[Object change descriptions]
□ □ □ □ □

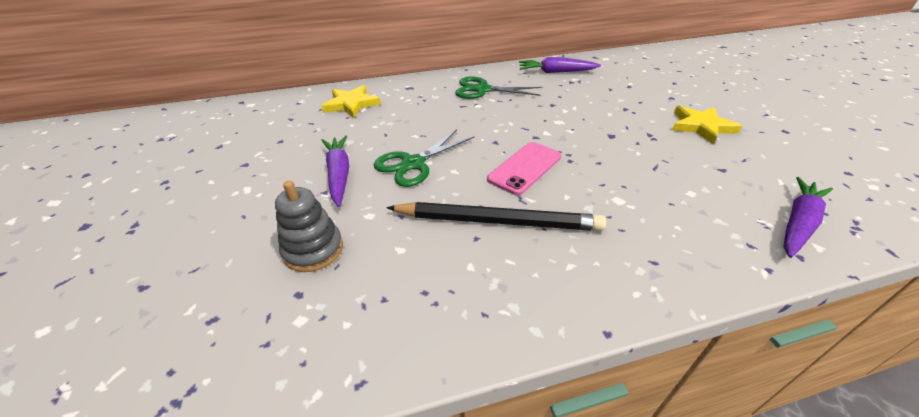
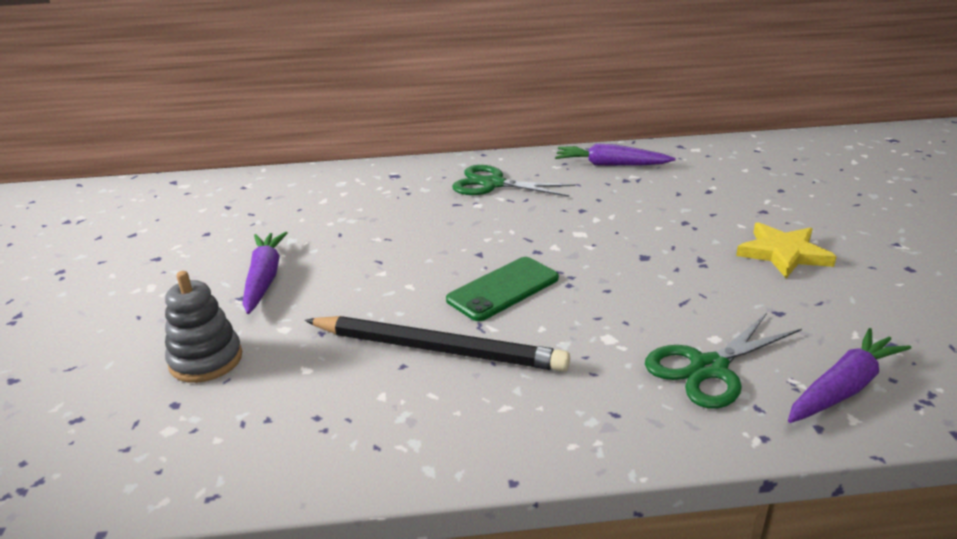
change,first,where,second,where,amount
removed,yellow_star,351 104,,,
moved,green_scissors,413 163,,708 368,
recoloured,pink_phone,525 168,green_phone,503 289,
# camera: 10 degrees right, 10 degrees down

□ □ □ □ □

Aim of the exercise ->
In your copy, please omit the pictures and print every line of the records exactly.

Response ->
change,first,where,second,where,amount
removed,yellow_star,351 104,,,
moved,green_scissors,413 163,,708 368,
recoloured,pink_phone,525 168,green_phone,503 289,
# camera: 10 degrees right, 10 degrees down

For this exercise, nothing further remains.